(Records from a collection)
——————————
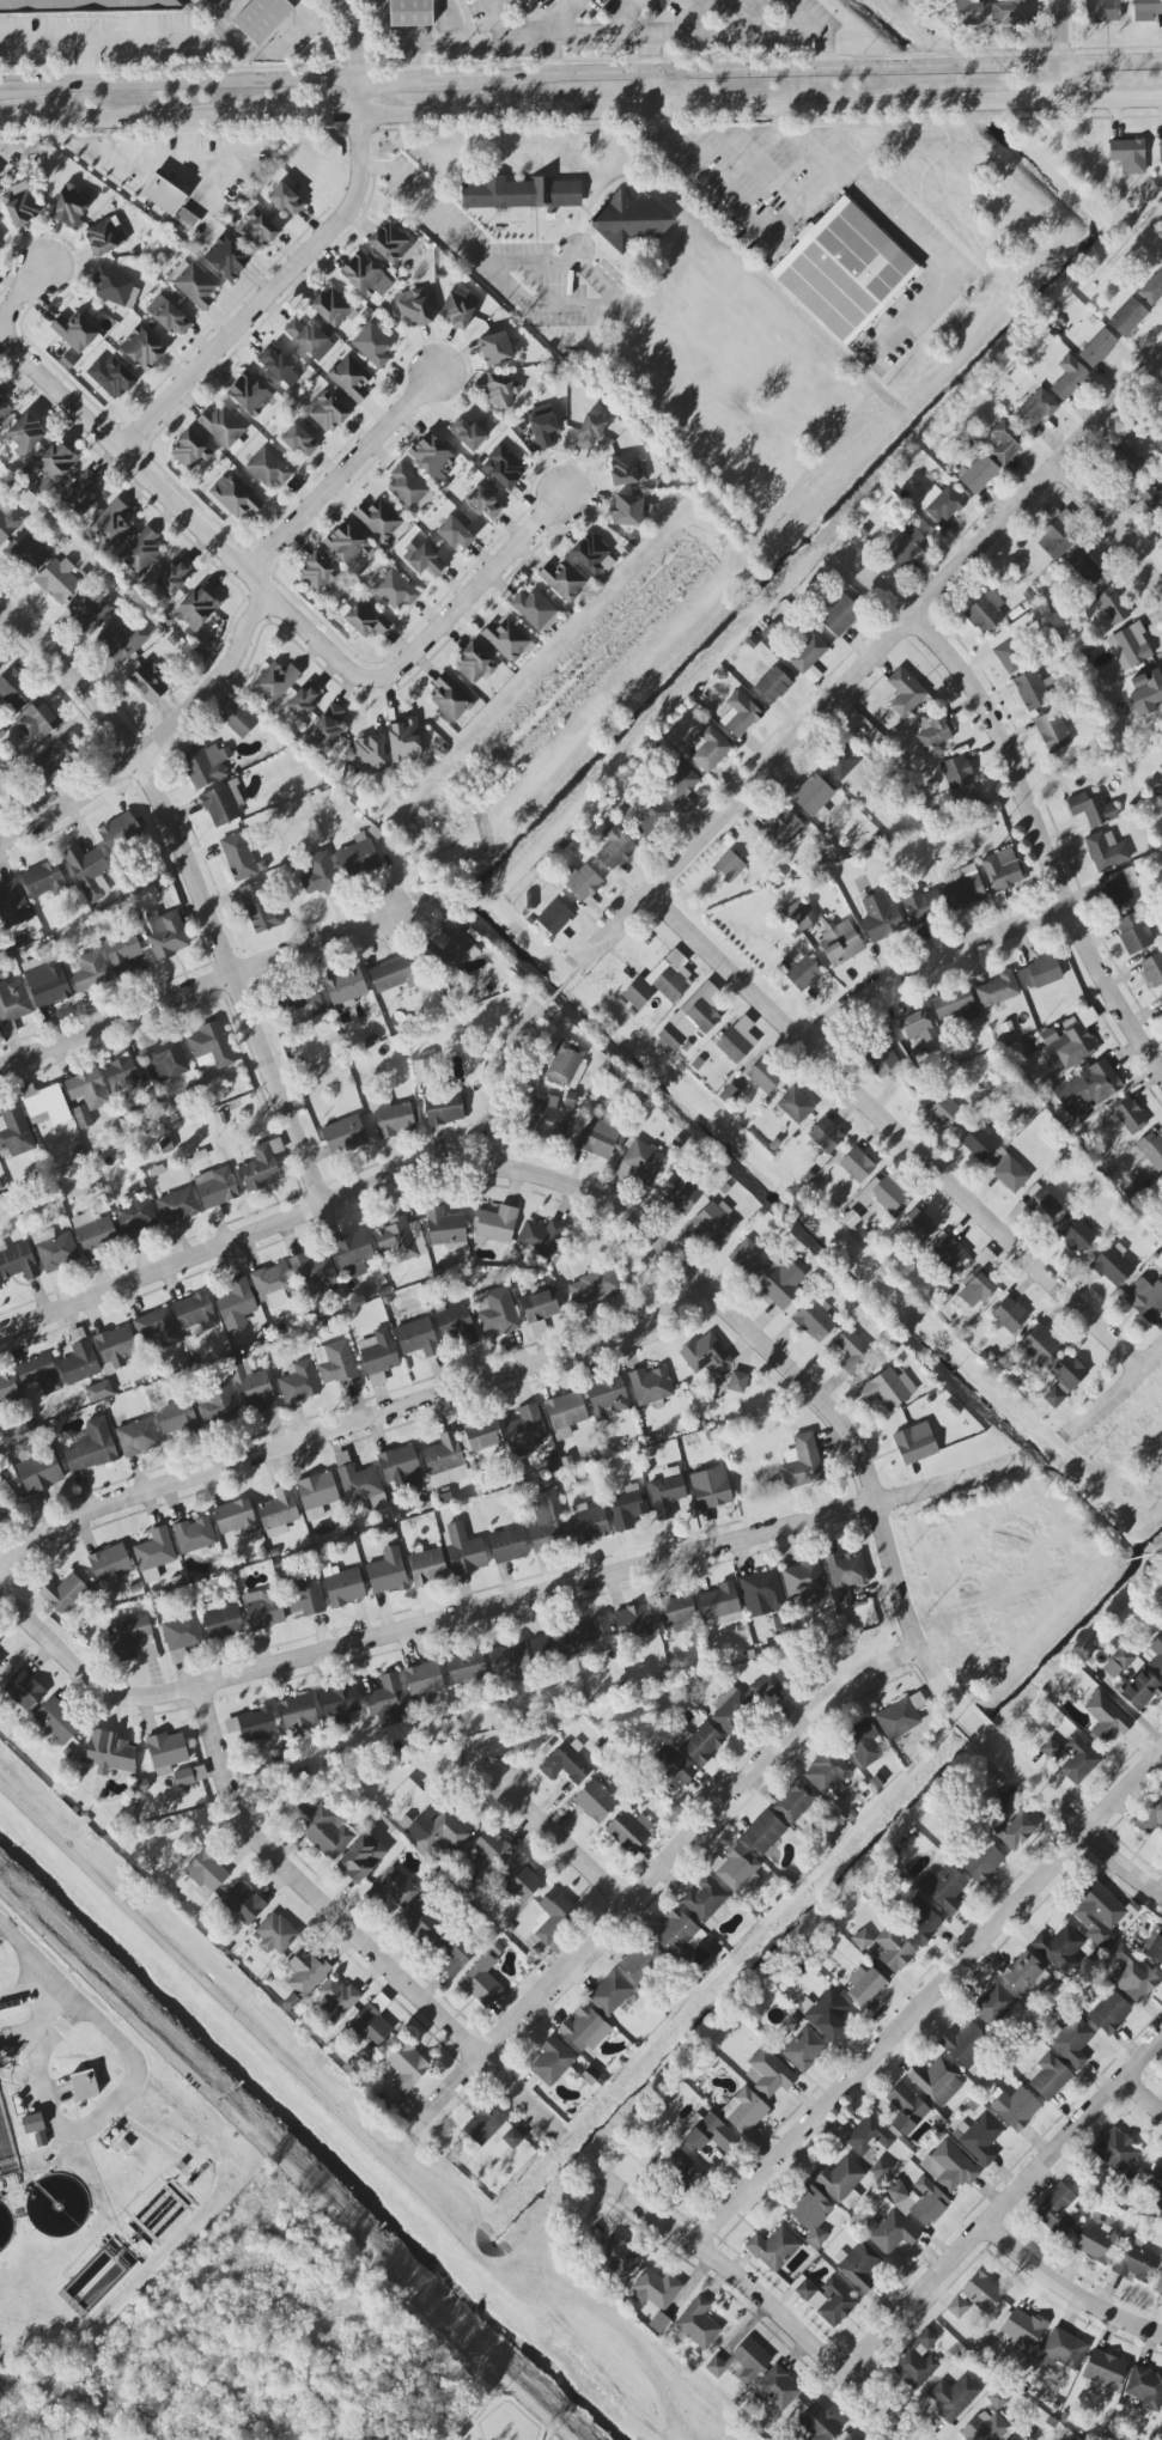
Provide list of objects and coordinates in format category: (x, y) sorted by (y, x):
building: (1076, 0)
building: (192, 1)
building: (87, 6)
building: (1146, 10)
building: (1100, 11)
building: (1011, 12)
building: (411, 13)
building: (966, 13)
road: (541, 14)
road: (692, 17)
building: (261, 18)
road: (627, 18)
road: (823, 30)
road: (558, 34)
road: (94, 35)
road: (644, 36)
road: (356, 39)
road: (1064, 52)
road: (655, 56)
road: (88, 62)
road: (812, 73)
road: (412, 83)
road: (181, 88)
road: (654, 94)
road: (363, 101)
road: (1113, 103)
road: (1005, 105)
road: (655, 112)
road: (324, 119)
road: (141, 123)
road: (367, 141)
road: (187, 147)
building: (1128, 156)
building: (1161, 156)
road: (705, 175)
road: (815, 184)
road: (781, 186)
building: (519, 193)
building: (163, 195)
building: (286, 200)
building: (20, 205)
road: (426, 205)
building: (70, 207)
building: (185, 219)
building: (628, 220)
road: (899, 229)
building: (257, 231)
building: (105, 237)
building: (391, 243)
building: (226, 259)
building: (844, 273)
building: (366, 276)
parking lot: (550, 280)
building: (192, 285)
building: (116, 288)
building: (1152, 288)
road: (617, 303)
building: (332, 308)
building: (458, 308)
building: (413, 309)
road: (251, 314)
building: (169, 316)
building: (1127, 317)
building: (74, 332)
building: (309, 339)
building: (373, 345)
building: (142, 349)
building: (495, 349)
building: (1098, 349)
building: (278, 367)
building: (111, 378)
building: (350, 378)
building: (1069, 378)
building: (499, 392)
building: (249, 394)
building: (4, 405)
building: (1035, 410)
building: (326, 412)
building: (543, 427)
building: (588, 433)
building: (25, 434)
building: (467, 434)
building: (300, 441)
building: (1005, 441)
building: (189, 452)
building: (432, 457)
building: (1128, 460)
building: (52, 466)
building: (503, 466)
building: (268, 469)
building: (627, 470)
building: (978, 474)
road: (345, 476)
road: (156, 488)
building: (408, 489)
building: (82, 493)
building: (235, 497)
building: (1151, 497)
building: (482, 503)
building: (627, 510)
building: (382, 521)
building: (7, 523)
building: (110, 523)
road: (1114, 523)
building: (455, 534)
building: (1054, 541)
building: (905, 545)
building: (349, 549)
building: (27, 552)
building: (140, 552)
building: (592, 556)
building: (422, 558)
building: (1082, 567)
building: (317, 573)
building: (173, 576)
building: (57, 580)
building: (563, 580)
building: (394, 589)
road: (474, 591)
building: (1112, 605)
building: (196, 609)
building: (91, 610)
building: (535, 611)
building: (839, 617)
building: (366, 619)
building: (507, 640)
building: (123, 641)
building: (1013, 642)
building: (1130, 647)
building: (806, 653)
road: (872, 660)
building: (2, 662)
building: (474, 664)
building: (147, 683)
building: (274, 684)
building: (773, 685)
building: (13, 689)
building: (1031, 690)
building: (1146, 692)
building: (905, 693)
building: (451, 698)
building: (303, 701)
building: (739, 715)
building: (36, 720)
building: (242, 723)
building: (328, 726)
building: (1052, 731)
building: (933, 732)
road: (154, 739)
building: (403, 741)
building: (708, 748)
building: (369, 755)
building: (52, 758)
building: (844, 763)
building: (206, 764)
building: (957, 772)
building: (677, 788)
road: (1021, 792)
building: (812, 795)
building: (219, 806)
building: (1091, 808)
building: (645, 817)
building: (781, 830)
building: (119, 831)
building: (615, 848)
building: (1105, 851)
building: (238, 857)
building: (358, 859)
building: (729, 866)
building: (87, 870)
building: (1002, 870)
building: (318, 873)
building: (44, 881)
road: (194, 881)
building: (581, 881)
building: (963, 888)
building: (1117, 892)
building: (13, 905)
building: (921, 906)
building: (258, 907)
building: (880, 918)
building: (553, 924)
building: (1134, 933)
building: (166, 934)
building: (840, 943)
building: (449, 950)
building: (122, 952)
road: (929, 960)
building: (1152, 970)
building: (89, 971)
road: (574, 972)
building: (1040, 972)
building: (799, 973)
building: (393, 974)
building: (670, 977)
building: (46, 980)
building: (345, 986)
road: (197, 988)
road: (560, 988)
building: (998, 990)
building: (637, 995)
building: (1160, 1000)
building: (13, 1002)
road: (545, 1004)
building: (955, 1005)
building: (299, 1007)
building: (691, 1018)
building: (914, 1028)
building: (737, 1041)
building: (1068, 1044)
building: (211, 1046)
building: (879, 1057)
building: (166, 1060)
building: (566, 1064)
building: (121, 1073)
building: (764, 1076)
road: (499, 1081)
building: (1087, 1089)
building: (86, 1095)
building: (45, 1104)
building: (795, 1105)
building: (443, 1109)
building: (943, 1111)
building: (1128, 1115)
building: (548, 1120)
building: (394, 1121)
building: (15, 1130)
road: (898, 1130)
building: (344, 1135)
building: (826, 1135)
building: (599, 1138)
building: (979, 1143)
building: (1151, 1149)
building: (857, 1165)
building: (261, 1166)
building: (1009, 1172)
building: (216, 1191)
building: (679, 1194)
building: (884, 1194)
building: (1042, 1204)
building: (177, 1206)
building: (136, 1218)
building: (714, 1223)
building: (495, 1225)
building: (917, 1225)
building: (445, 1229)
building: (95, 1234)
building: (1077, 1236)
building: (540, 1237)
building: (401, 1239)
building: (55, 1250)
building: (947, 1252)
building: (353, 1253)
building: (749, 1260)
building: (18, 1262)
road: (161, 1267)
building: (1112, 1267)
building: (314, 1273)
building: (782, 1283)
building: (273, 1285)
building: (595, 1287)
building: (974, 1290)
building: (0, 1291)
building: (1145, 1295)
building: (525, 1302)
building: (236, 1304)
building: (542, 1307)
building: (496, 1311)
building: (195, 1313)
building: (1008, 1314)
building: (814, 1321)
building: (456, 1325)
building: (158, 1328)
building: (417, 1338)
building: (1040, 1347)
building: (115, 1348)
building: (852, 1352)
building: (705, 1355)
building: (378, 1356)
building: (336, 1363)
building: (39, 1374)
road: (797, 1376)
building: (1064, 1380)
building: (737, 1382)
building: (298, 1383)
building: (650, 1385)
building: (253, 1388)
building: (7, 1389)
building: (889, 1389)
building: (98, 1391)
building: (608, 1397)
road: (1116, 1397)
building: (217, 1402)
building: (565, 1414)
building: (176, 1417)
road: (347, 1425)
building: (526, 1430)
building: (137, 1437)
building: (482, 1438)
building: (914, 1444)
building: (91, 1447)
building: (445, 1461)
building: (802, 1462)
building: (399, 1463)
building: (38, 1472)
building: (359, 1483)
building: (711, 1488)
building: (667, 1493)
building: (316, 1494)
building: (378, 1504)
building: (627, 1508)
building: (2, 1511)
building: (278, 1513)
building: (235, 1518)
building: (546, 1520)
building: (588, 1523)
building: (194, 1535)
building: (507, 1546)
building: (155, 1550)
building: (463, 1550)
building: (109, 1565)
building: (427, 1567)
building: (387, 1573)
road: (613, 1574)
building: (846, 1574)
building: (802, 1578)
building: (762, 1593)
building: (64, 1594)
building: (720, 1604)
building: (263, 1609)
building: (676, 1611)
building: (222, 1622)
building: (634, 1622)
building: (182, 1637)
building: (593, 1637)
building: (132, 1641)
building: (551, 1649)
building: (1154, 1655)
building: (509, 1660)
building: (1, 1662)
building: (1118, 1663)
building: (466, 1668)
road: (88, 1675)
building: (423, 1683)
building: (24, 1690)
building: (1142, 1692)
building: (386, 1697)
building: (741, 1703)
building: (340, 1704)
building: (298, 1715)
building: (1106, 1718)
building: (898, 1719)
building: (55, 1723)
building: (252, 1726)
building: (700, 1744)
building: (863, 1744)
building: (1050, 1749)
building: (166, 1752)
building: (108, 1753)
building: (1076, 1760)
building: (566, 1764)
building: (671, 1768)
building: (828, 1772)
building: (189, 1776)
building: (408, 1793)
building: (595, 1801)
building: (794, 1802)
building: (998, 1802)
building: (1153, 1819)
building: (1013, 1828)
building: (630, 1830)
building: (325, 1831)
building: (435, 1832)
building: (763, 1833)
road: (563, 1841)
building: (490, 1851)
building: (361, 1858)
building: (982, 1862)
road: (1123, 1863)
building: (733, 1866)
building: (206, 1874)
road: (654, 1874)
building: (520, 1881)
building: (943, 1888)
building: (392, 1889)
building: (707, 1902)
building: (244, 1904)
building: (1098, 1915)
building: (552, 1917)
building: (919, 1921)
building: (420, 1922)
road: (350, 1927)
building: (277, 1933)
building: (675, 1934)
building: (862, 1939)
building: (1155, 1948)
building: (1060, 1949)
building: (893, 1950)
building: (454, 1952)
building: (648, 1960)
building: (306, 1972)
building: (1023, 1972)
building: (1133, 1976)
building: (482, 1981)
building: (865, 1987)
building: (610, 1994)
road: (33, 1996)
road: (929, 1997)
building: (336, 1999)
building: (993, 2004)
building: (1108, 2012)
building: (826, 2014)
building: (372, 2022)
road: (112, 2027)
building: (584, 2029)
road: (49, 2033)
building: (1073, 2042)
building: (965, 2044)
building: (804, 2049)
building: (552, 2061)
building: (407, 2066)
road: (48, 2073)
building: (768, 2074)
building: (1048, 2076)
building: (937, 2081)
building: (84, 2085)
road: (1145, 2089)
building: (906, 2109)
building: (1015, 2109)
building: (744, 2110)
building: (32, 2124)
building: (491, 2128)
building: (711, 2134)
building: (869, 2136)
building: (979, 2138)
building: (1116, 2151)
wastewater plant: (92, 2157)
building: (684, 2167)
building: (949, 2167)
building: (880, 2169)
building: (838, 2179)
building: (1155, 2180)
building: (919, 2201)
road: (1005, 2204)
building: (1056, 2211)
building: (809, 2214)
building: (890, 2233)
building: (1097, 2242)
building: (773, 2248)
building: (618, 2257)
building: (1135, 2261)
building: (859, 2267)
building: (1159, 2282)
building: (656, 2290)
building: (983, 2292)
road: (1065, 2295)
building: (825, 2299)
road: (764, 2301)
building: (957, 2307)
building: (697, 2323)
building: (1023, 2330)
building: (1063, 2349)
building: (917, 2361)
building: (742, 2362)
building: (1104, 2370)
building: (1146, 2388)
building: (777, 2389)
building: (953, 2397)
building: (819, 2424)
building: (986, 2427)
building: (846, 2437)
building: (1015, 2438)

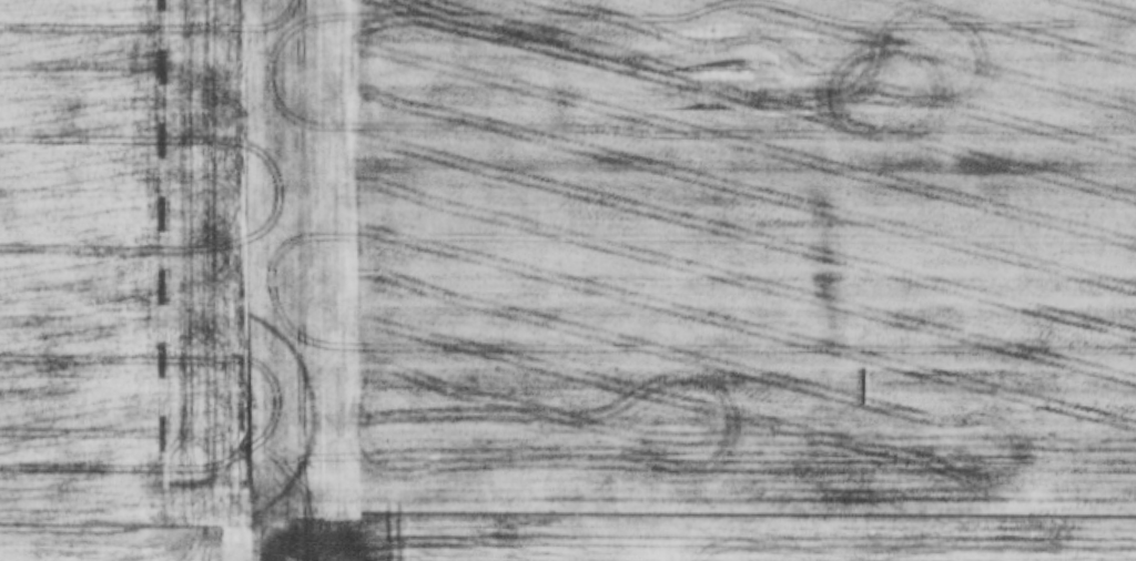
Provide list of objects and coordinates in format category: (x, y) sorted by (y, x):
power tower: (756, 67)
crop: (568, 280)

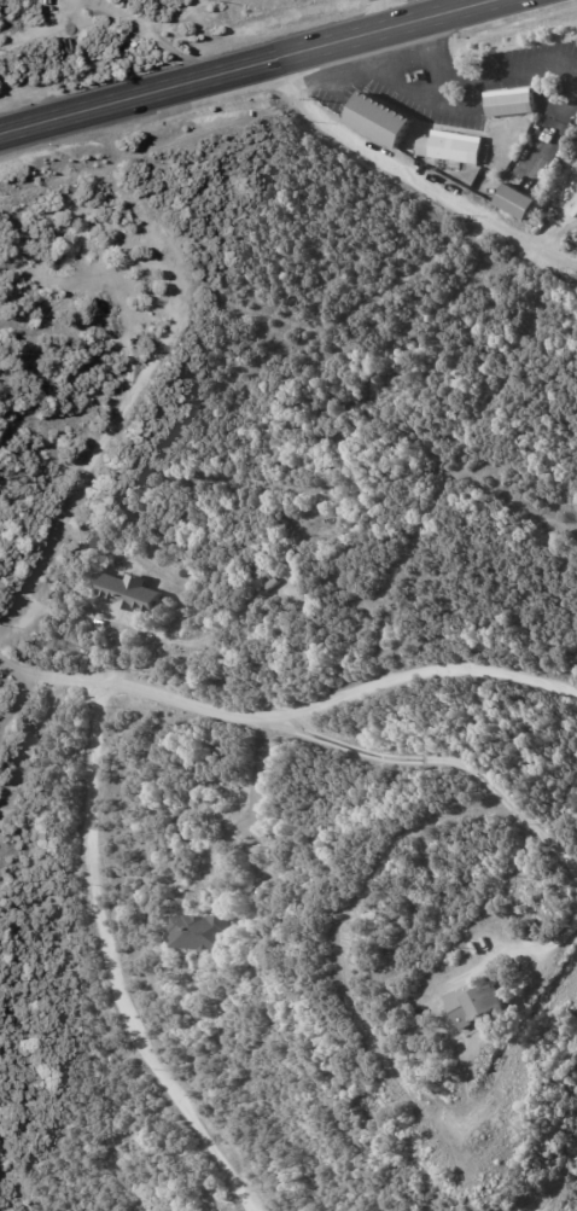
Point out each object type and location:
road: (386, 13)
road: (35, 32)
road: (157, 34)
road: (247, 65)
road: (527, 72)
road: (395, 82)
building: (504, 101)
road: (458, 107)
building: (385, 119)
building: (454, 147)
road: (412, 175)
building: (523, 203)
building: (267, 586)
building: (132, 595)
road: (15, 701)
road: (287, 717)
road: (458, 764)
road: (254, 800)
building: (206, 933)
road: (559, 933)
road: (108, 965)
building: (485, 1005)

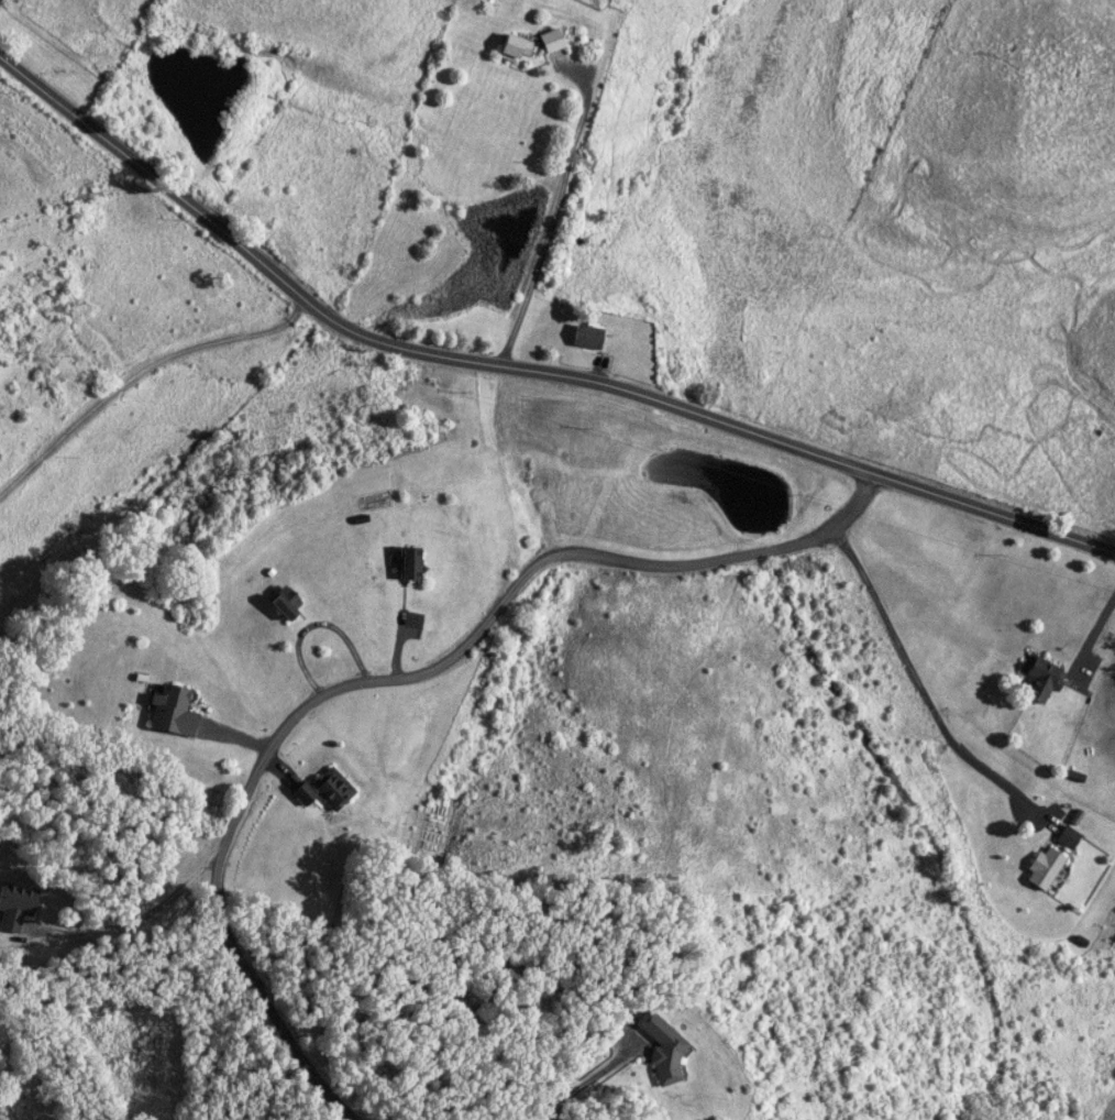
——————————
The problem:
Only the lines from the one holding "Point out each" through the end of the data are to be printed, exactly as they stand and with no pictures.

Result:
Point out each object type and location:
road: (386, 13)
road: (35, 32)
road: (157, 34)
road: (247, 65)
road: (527, 72)
road: (395, 82)
building: (504, 101)
road: (458, 107)
building: (385, 119)
building: (454, 147)
road: (412, 175)
building: (523, 203)
building: (267, 586)
building: (132, 595)
road: (15, 701)
road: (287, 717)
road: (458, 764)
road: (254, 800)
building: (206, 933)
road: (559, 933)
road: (108, 965)
building: (485, 1005)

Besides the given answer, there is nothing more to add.